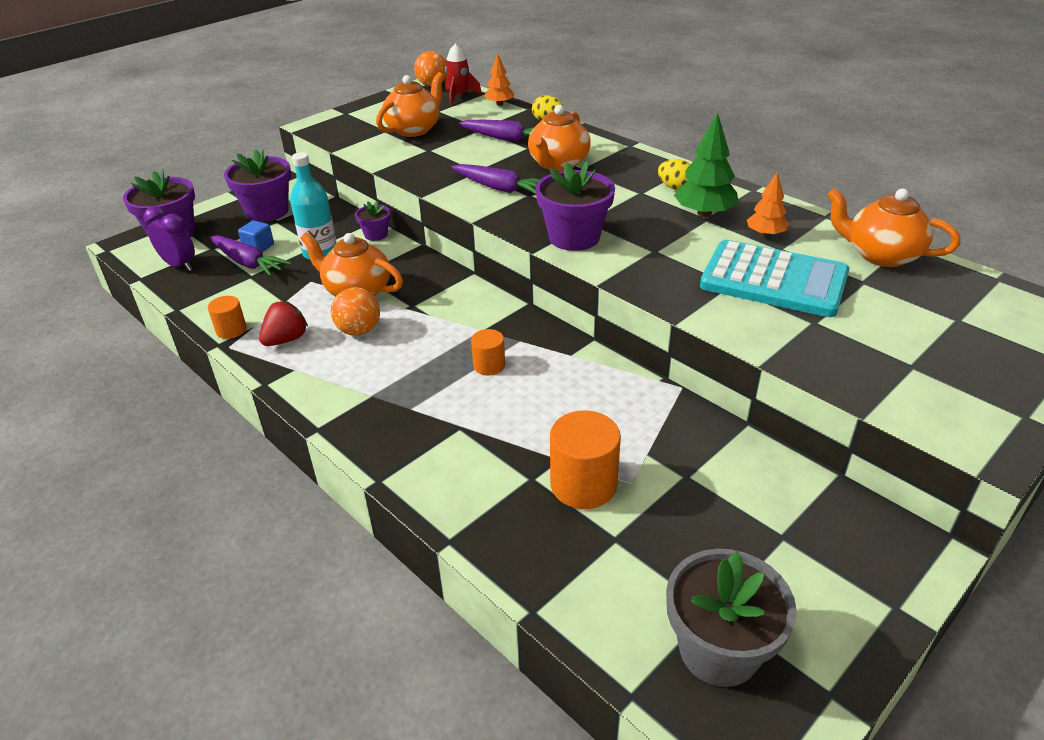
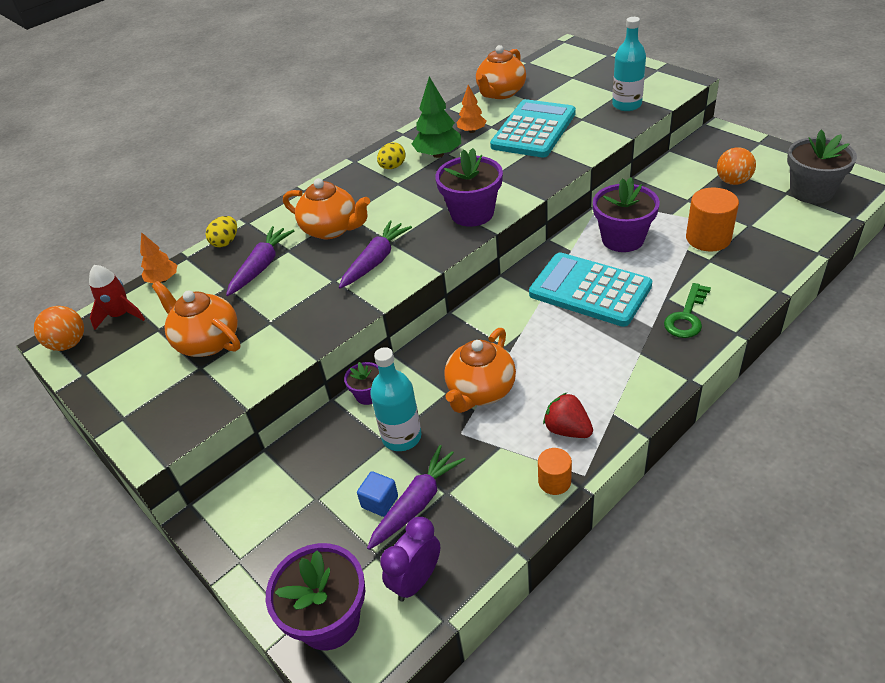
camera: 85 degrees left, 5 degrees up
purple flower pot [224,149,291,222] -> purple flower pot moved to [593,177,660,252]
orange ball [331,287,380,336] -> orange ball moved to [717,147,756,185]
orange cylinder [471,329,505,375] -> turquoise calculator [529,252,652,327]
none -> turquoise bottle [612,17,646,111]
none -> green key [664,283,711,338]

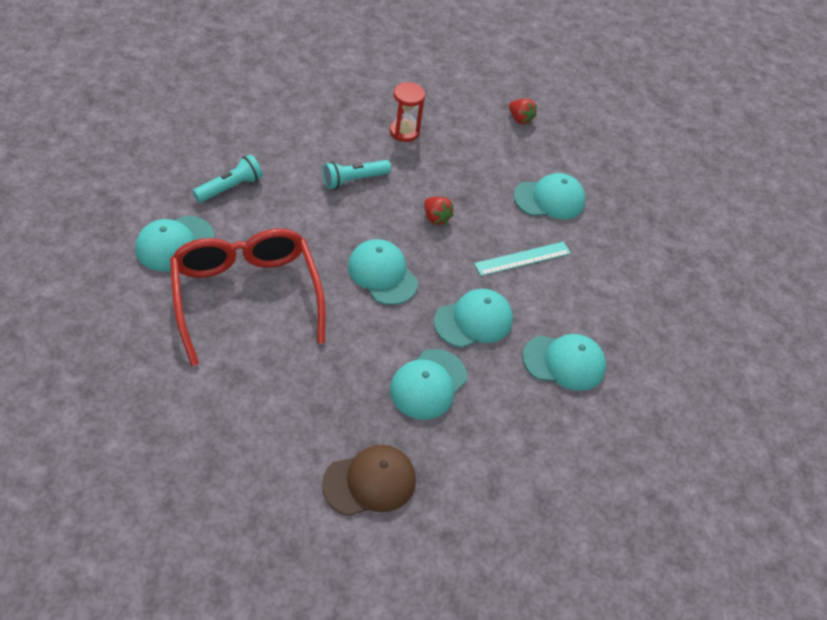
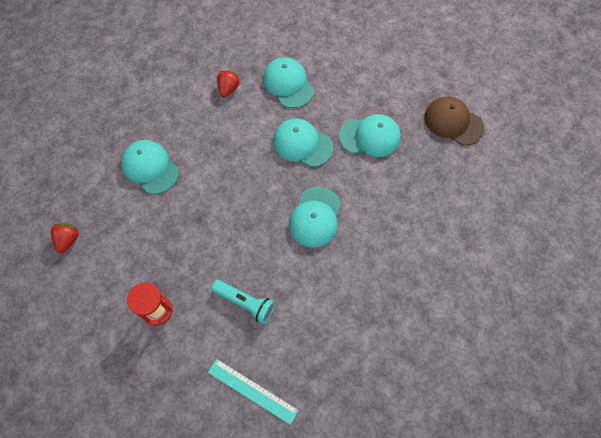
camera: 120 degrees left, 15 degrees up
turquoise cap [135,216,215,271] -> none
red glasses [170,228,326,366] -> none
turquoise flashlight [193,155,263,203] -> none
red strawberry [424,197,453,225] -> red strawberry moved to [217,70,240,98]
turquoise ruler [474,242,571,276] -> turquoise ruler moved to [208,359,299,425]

--- --- ---

TASK OBJECTIVE - Starting at the line that holds "orange ball [331,287,380,336]" and ending at the last line of the material above, repeat each line exactly, both ends included, and leave the pictures out.

TASK RESULT -
orange ball [331,287,380,336] -> orange ball moved to [717,147,756,185]
orange cylinder [471,329,505,375] -> turquoise calculator [529,252,652,327]
none -> turquoise bottle [612,17,646,111]
none -> green key [664,283,711,338]

camera: 120 degrees left, 15 degrees up
turquoise cap [135,216,215,271] -> none
red glasses [170,228,326,366] -> none
turquoise flashlight [193,155,263,203] -> none
red strawberry [424,197,453,225] -> red strawberry moved to [217,70,240,98]
turquoise ruler [474,242,571,276] -> turquoise ruler moved to [208,359,299,425]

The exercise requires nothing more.